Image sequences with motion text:
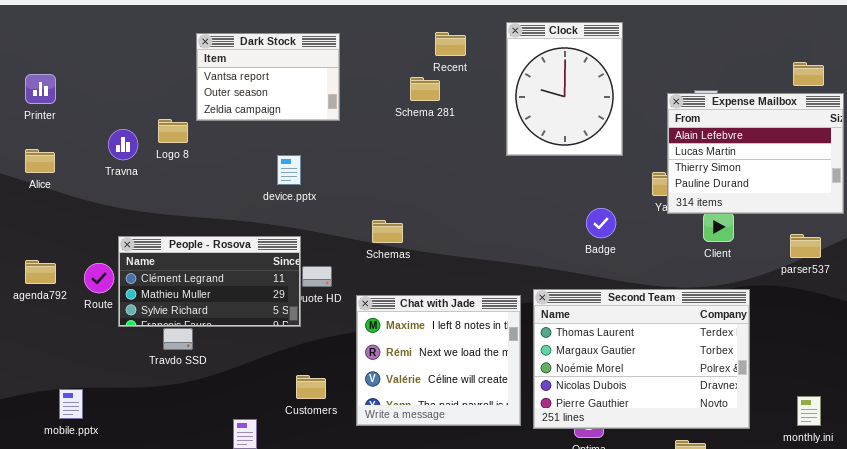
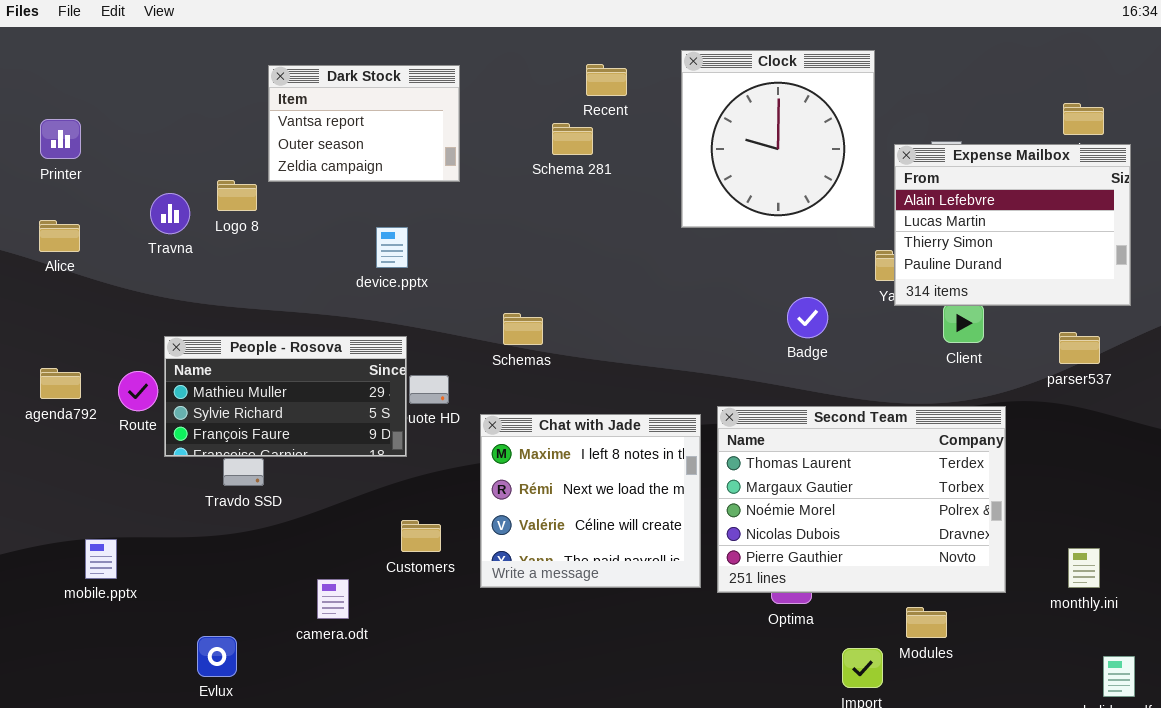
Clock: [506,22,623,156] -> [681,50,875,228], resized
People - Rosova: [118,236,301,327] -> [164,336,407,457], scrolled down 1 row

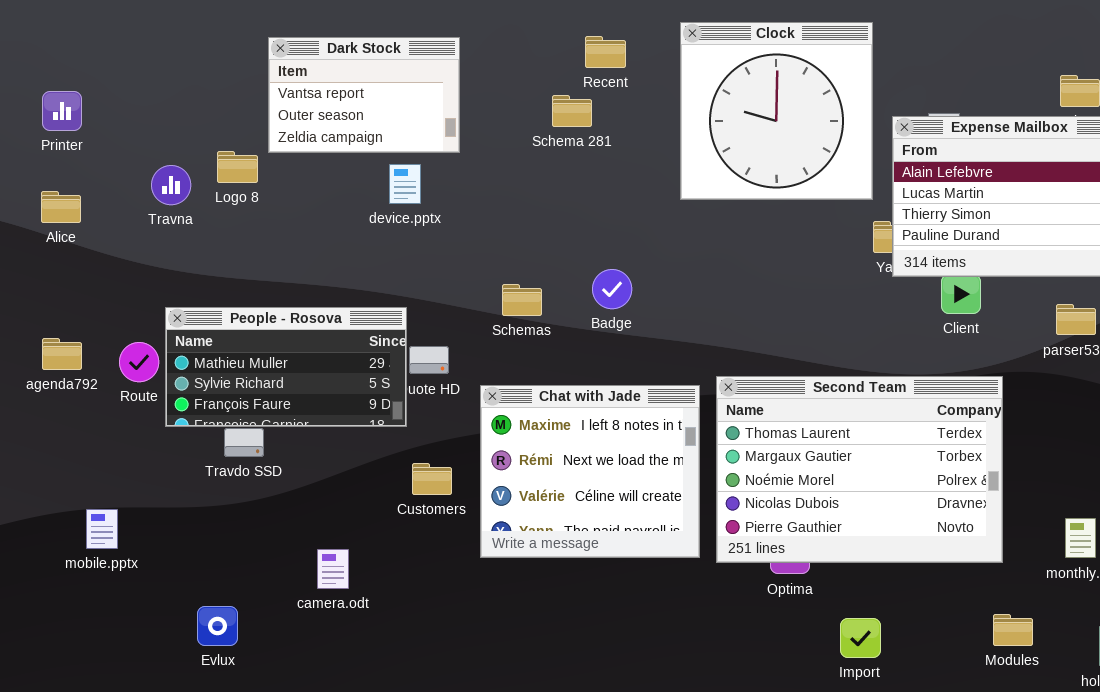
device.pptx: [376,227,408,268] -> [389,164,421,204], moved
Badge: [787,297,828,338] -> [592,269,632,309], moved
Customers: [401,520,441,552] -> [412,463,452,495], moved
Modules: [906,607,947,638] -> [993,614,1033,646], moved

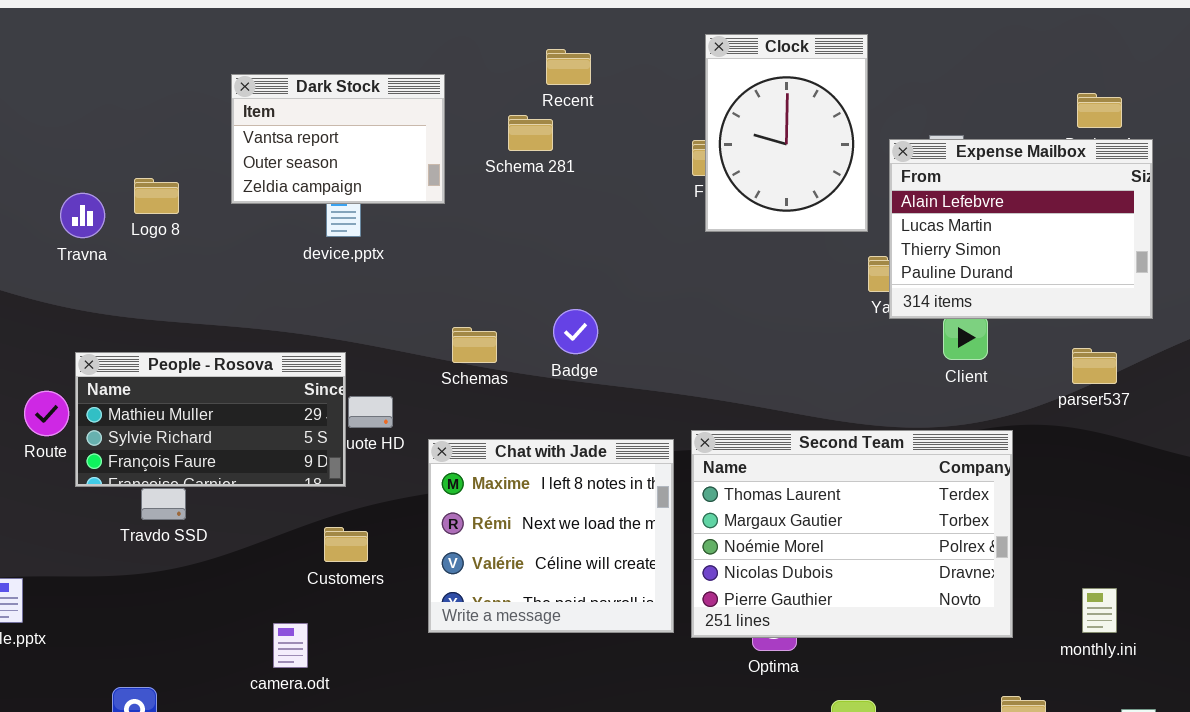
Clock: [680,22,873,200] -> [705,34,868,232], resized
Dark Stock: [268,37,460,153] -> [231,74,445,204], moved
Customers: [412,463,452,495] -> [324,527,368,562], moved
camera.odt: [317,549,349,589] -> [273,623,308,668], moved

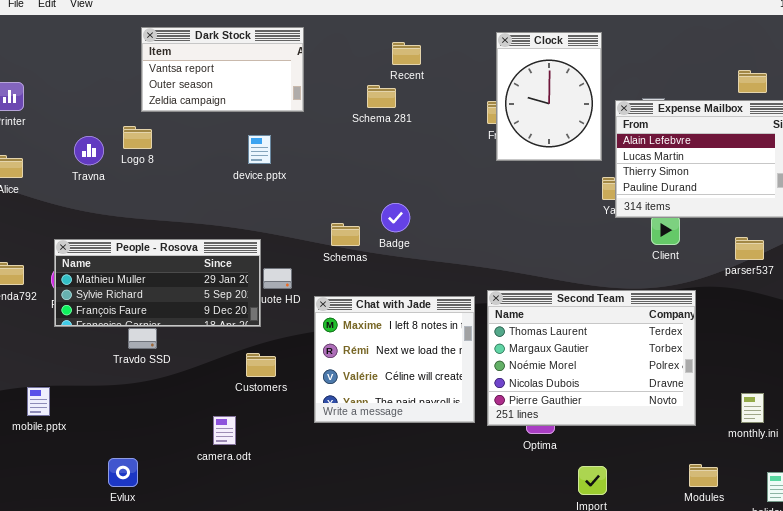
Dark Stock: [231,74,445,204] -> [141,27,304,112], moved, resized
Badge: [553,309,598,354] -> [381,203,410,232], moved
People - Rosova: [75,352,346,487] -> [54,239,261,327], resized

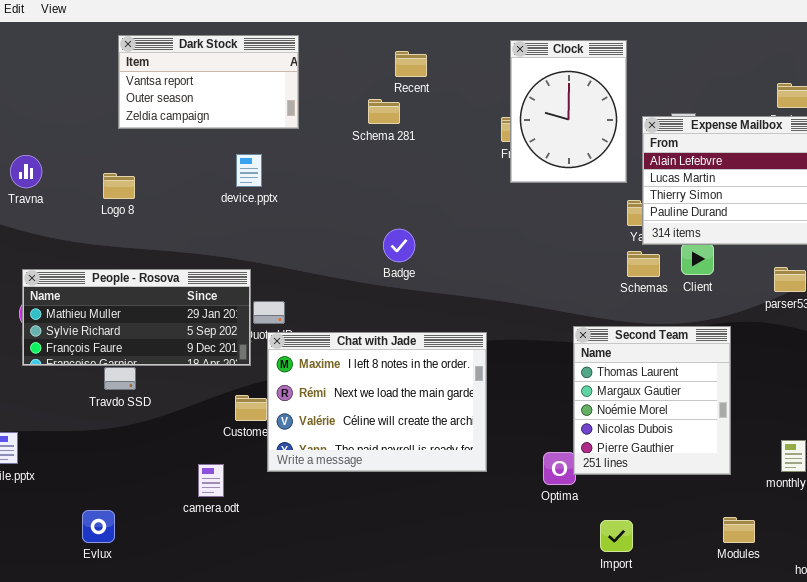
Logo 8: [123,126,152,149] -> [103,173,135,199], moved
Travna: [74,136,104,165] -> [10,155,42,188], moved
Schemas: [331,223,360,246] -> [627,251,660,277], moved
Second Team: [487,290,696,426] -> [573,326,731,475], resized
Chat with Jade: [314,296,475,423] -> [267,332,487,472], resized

--

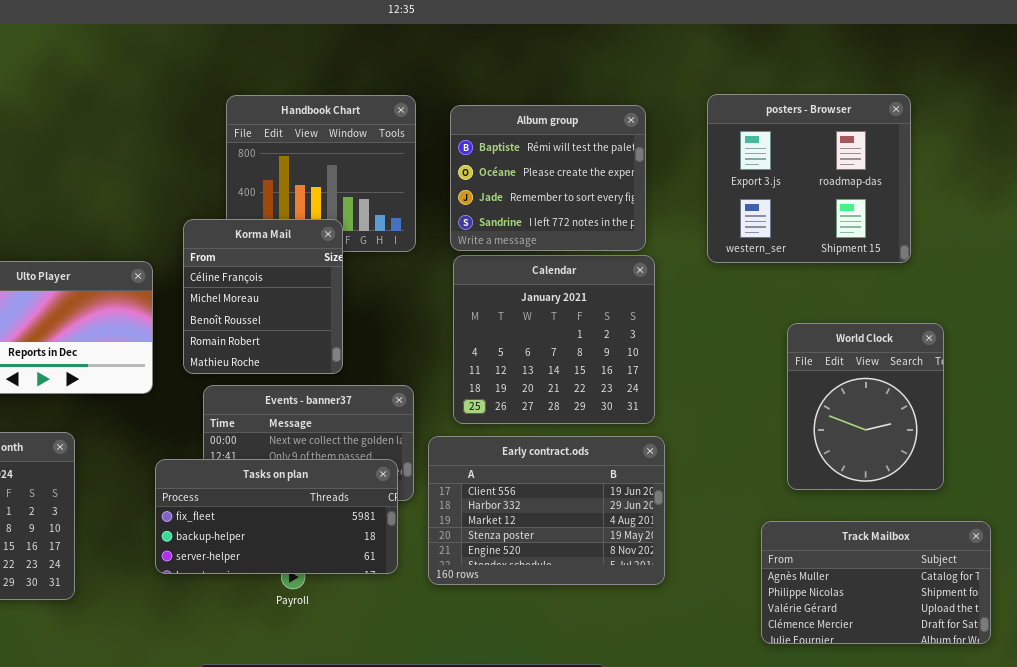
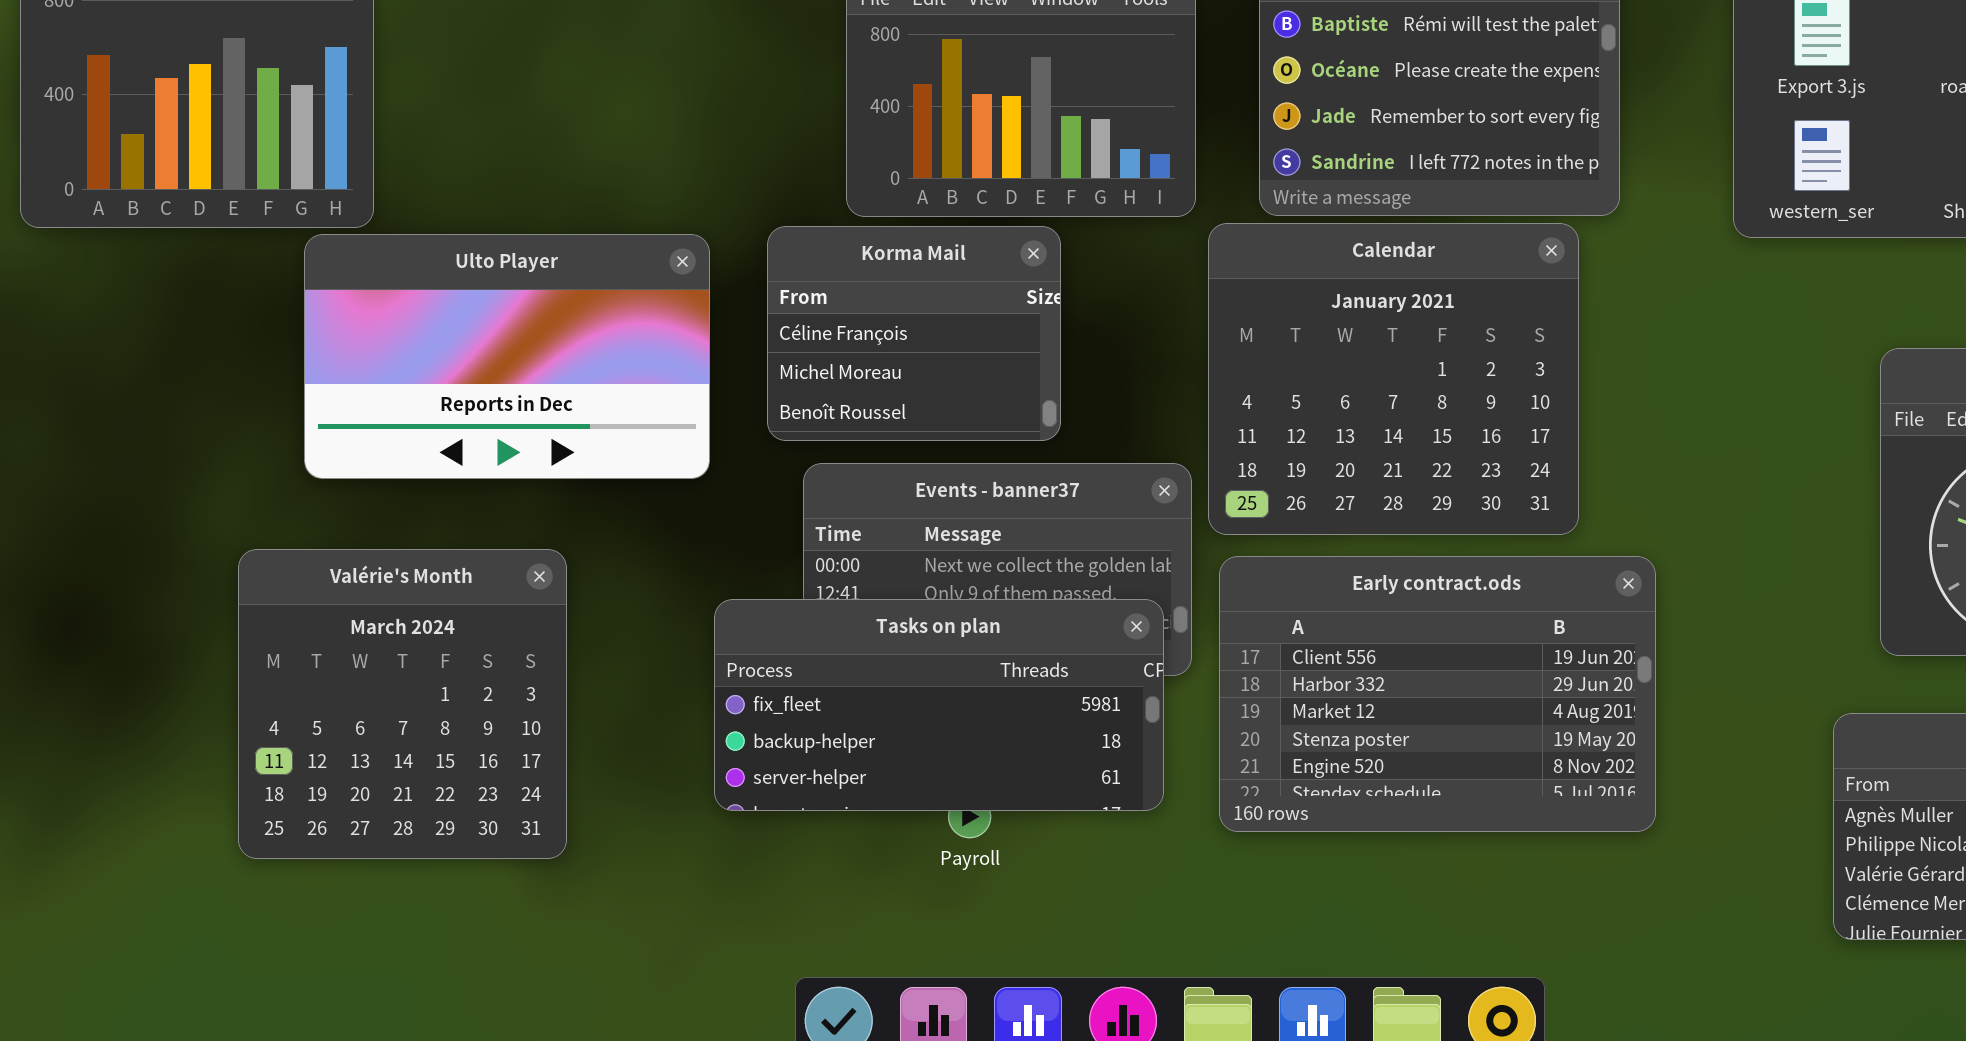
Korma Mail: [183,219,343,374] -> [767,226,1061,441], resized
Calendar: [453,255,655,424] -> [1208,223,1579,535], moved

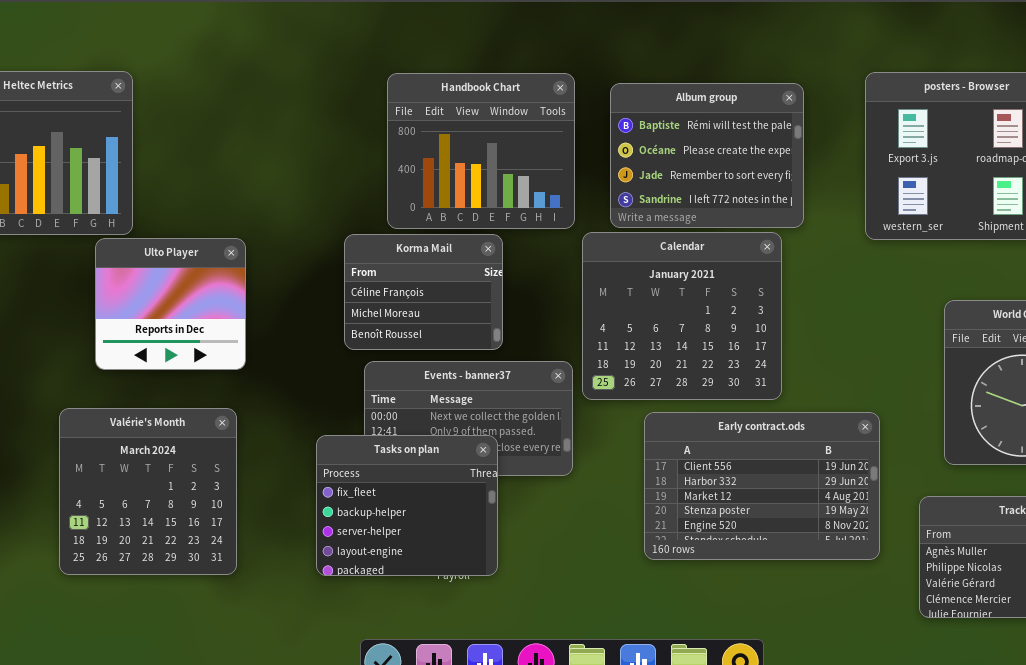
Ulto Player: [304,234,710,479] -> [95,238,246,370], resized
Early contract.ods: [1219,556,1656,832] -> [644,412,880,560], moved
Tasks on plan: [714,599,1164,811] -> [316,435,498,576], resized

* _YOUR OBJECTIVE_
Copy out every line in the entries above that holds "Rosova".

* _SOLUTION FOR THIS TASK_
People - Rosova: [118,236,301,327] -> [164,336,407,457], scrolled down 1 row
People - Rosova: [75,352,346,487] -> [54,239,261,327], resized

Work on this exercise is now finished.